Goal: Express every line of the entries below as a JSON list of strings, one string per line, skipping blank lines. Leave the picture lines out.

--- Records to use ---

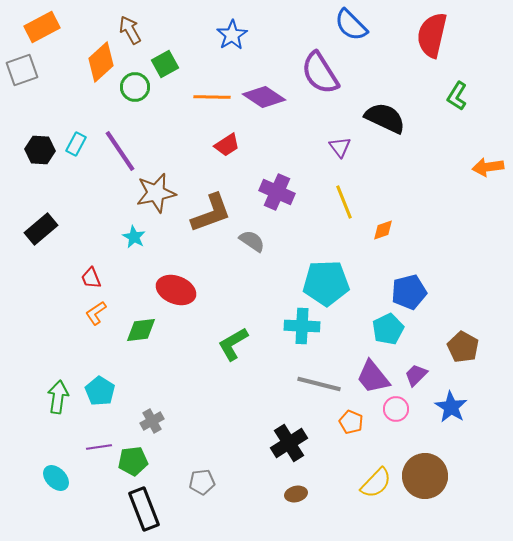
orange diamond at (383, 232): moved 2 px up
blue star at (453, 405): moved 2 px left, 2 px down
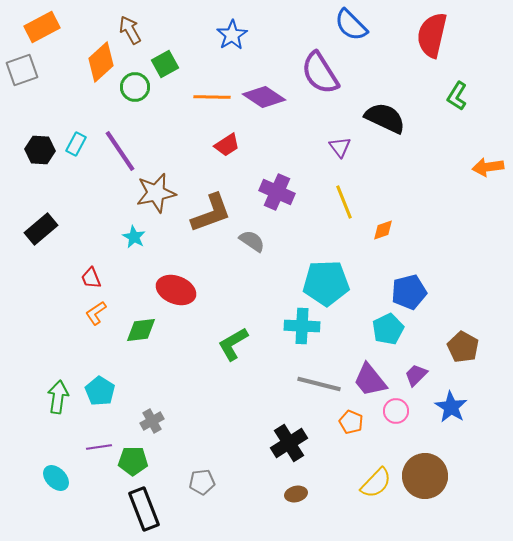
purple trapezoid at (373, 377): moved 3 px left, 3 px down
pink circle at (396, 409): moved 2 px down
green pentagon at (133, 461): rotated 8 degrees clockwise
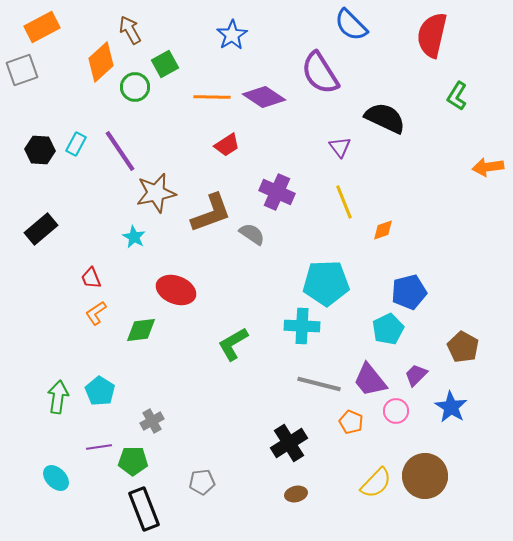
gray semicircle at (252, 241): moved 7 px up
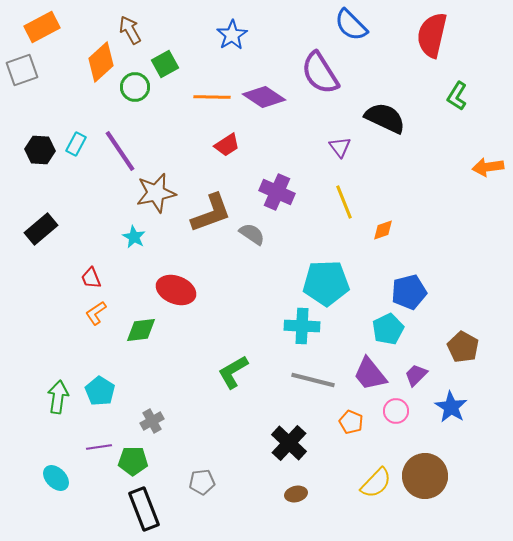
green L-shape at (233, 344): moved 28 px down
purple trapezoid at (370, 380): moved 6 px up
gray line at (319, 384): moved 6 px left, 4 px up
black cross at (289, 443): rotated 15 degrees counterclockwise
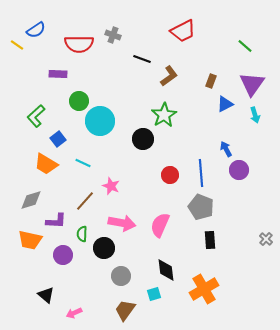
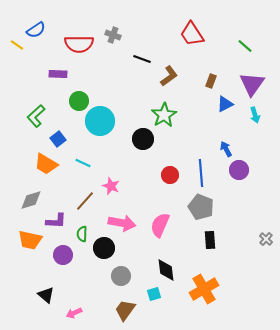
red trapezoid at (183, 31): moved 9 px right, 3 px down; rotated 84 degrees clockwise
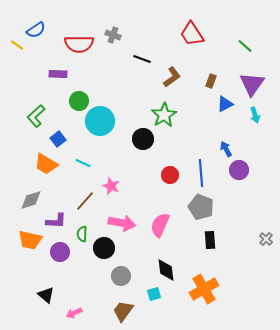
brown L-shape at (169, 76): moved 3 px right, 1 px down
purple circle at (63, 255): moved 3 px left, 3 px up
brown trapezoid at (125, 310): moved 2 px left, 1 px down
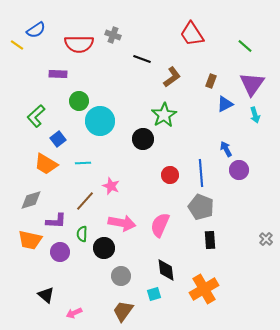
cyan line at (83, 163): rotated 28 degrees counterclockwise
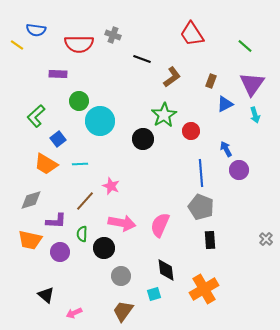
blue semicircle at (36, 30): rotated 42 degrees clockwise
cyan line at (83, 163): moved 3 px left, 1 px down
red circle at (170, 175): moved 21 px right, 44 px up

---

Output for this exercise:
[
  "orange diamond at (383, 232): moved 2 px up",
  "blue star at (453, 405): moved 2 px left, 2 px down",
  "purple trapezoid at (373, 377): moved 3 px left, 3 px down",
  "pink circle at (396, 409): moved 2 px down",
  "green pentagon at (133, 461): rotated 8 degrees clockwise",
  "gray semicircle at (252, 241): moved 7 px up",
  "green L-shape at (233, 344): moved 28 px down",
  "purple trapezoid at (370, 380): moved 6 px up",
  "gray line at (319, 384): moved 6 px left, 4 px up",
  "black cross at (289, 443): rotated 15 degrees counterclockwise",
  "red trapezoid at (183, 31): moved 9 px right, 3 px down; rotated 84 degrees clockwise",
  "brown L-shape at (169, 76): moved 3 px right, 1 px down",
  "purple circle at (63, 255): moved 3 px left, 3 px up",
  "brown trapezoid at (125, 310): moved 2 px left, 1 px down",
  "cyan line at (83, 163): rotated 28 degrees counterclockwise",
  "blue semicircle at (36, 30): rotated 42 degrees clockwise",
  "cyan line at (83, 163): moved 3 px left, 1 px down",
  "red circle at (170, 175): moved 21 px right, 44 px up"
]